Stated goal - Report every line of the entries below that contains the string "time", copying each such line in full. Matching is case-sensitive.

Material provided -
-.-.-

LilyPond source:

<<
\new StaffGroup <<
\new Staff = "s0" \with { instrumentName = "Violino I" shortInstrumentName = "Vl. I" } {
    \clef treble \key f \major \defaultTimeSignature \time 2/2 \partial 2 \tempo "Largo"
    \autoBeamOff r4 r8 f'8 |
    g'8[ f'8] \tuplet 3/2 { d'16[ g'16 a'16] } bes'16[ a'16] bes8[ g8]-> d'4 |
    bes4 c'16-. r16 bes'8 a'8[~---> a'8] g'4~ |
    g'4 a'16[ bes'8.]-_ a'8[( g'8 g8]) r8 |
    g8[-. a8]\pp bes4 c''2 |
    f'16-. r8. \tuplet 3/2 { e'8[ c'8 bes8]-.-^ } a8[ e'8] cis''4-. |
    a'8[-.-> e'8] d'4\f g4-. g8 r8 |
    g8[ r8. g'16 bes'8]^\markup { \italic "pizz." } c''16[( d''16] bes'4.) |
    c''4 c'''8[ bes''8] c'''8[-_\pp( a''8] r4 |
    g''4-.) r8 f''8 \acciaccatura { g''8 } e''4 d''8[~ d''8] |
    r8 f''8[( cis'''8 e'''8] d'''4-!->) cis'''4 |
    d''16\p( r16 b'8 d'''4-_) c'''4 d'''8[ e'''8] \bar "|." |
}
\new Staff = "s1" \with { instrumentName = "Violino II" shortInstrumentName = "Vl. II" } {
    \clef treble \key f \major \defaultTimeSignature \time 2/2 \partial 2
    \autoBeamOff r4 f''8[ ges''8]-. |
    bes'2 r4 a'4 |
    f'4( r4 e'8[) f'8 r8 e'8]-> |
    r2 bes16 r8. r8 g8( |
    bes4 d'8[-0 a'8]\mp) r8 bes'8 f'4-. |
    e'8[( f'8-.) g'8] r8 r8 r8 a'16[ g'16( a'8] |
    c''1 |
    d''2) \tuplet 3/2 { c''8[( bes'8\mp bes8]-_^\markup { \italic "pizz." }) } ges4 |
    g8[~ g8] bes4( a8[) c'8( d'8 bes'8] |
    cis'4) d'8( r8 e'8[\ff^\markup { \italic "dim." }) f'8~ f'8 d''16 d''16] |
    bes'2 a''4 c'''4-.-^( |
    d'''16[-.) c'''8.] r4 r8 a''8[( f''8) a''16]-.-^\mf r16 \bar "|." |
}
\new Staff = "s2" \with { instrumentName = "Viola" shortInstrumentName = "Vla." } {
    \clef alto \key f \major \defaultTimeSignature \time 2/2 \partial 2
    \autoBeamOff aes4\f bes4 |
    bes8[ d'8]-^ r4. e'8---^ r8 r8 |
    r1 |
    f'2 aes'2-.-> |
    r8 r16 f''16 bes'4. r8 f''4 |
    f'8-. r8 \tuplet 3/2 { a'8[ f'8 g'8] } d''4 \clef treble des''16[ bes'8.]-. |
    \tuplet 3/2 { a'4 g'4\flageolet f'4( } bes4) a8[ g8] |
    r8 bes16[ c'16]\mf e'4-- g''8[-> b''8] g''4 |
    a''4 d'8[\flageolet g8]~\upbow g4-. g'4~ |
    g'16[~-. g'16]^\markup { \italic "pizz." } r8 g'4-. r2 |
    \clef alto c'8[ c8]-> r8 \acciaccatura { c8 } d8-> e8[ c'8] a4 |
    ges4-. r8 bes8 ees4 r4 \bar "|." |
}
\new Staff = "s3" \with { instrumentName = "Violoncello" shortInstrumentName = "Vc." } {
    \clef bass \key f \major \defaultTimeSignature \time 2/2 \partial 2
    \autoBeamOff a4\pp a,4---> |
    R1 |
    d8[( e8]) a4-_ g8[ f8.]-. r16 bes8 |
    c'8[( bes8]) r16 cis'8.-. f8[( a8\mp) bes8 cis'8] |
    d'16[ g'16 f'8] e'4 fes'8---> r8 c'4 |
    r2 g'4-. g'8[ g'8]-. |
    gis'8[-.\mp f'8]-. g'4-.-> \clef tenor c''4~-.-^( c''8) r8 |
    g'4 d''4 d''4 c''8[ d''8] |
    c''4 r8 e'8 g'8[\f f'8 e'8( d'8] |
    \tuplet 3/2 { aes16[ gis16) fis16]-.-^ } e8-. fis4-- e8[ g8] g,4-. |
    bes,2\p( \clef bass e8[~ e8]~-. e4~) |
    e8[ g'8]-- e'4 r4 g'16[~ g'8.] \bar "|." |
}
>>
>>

-.-.-

Exercise solution -
    \clef treble \key f \major \defaultTimeSignature \time 2/2 \partial 2 \tempo "Largo"
    \clef treble \key f \major \defaultTimeSignature \time 2/2 \partial 2
    \clef alto \key f \major \defaultTimeSignature \time 2/2 \partial 2
    \clef bass \key f \major \defaultTimeSignature \time 2/2 \partial 2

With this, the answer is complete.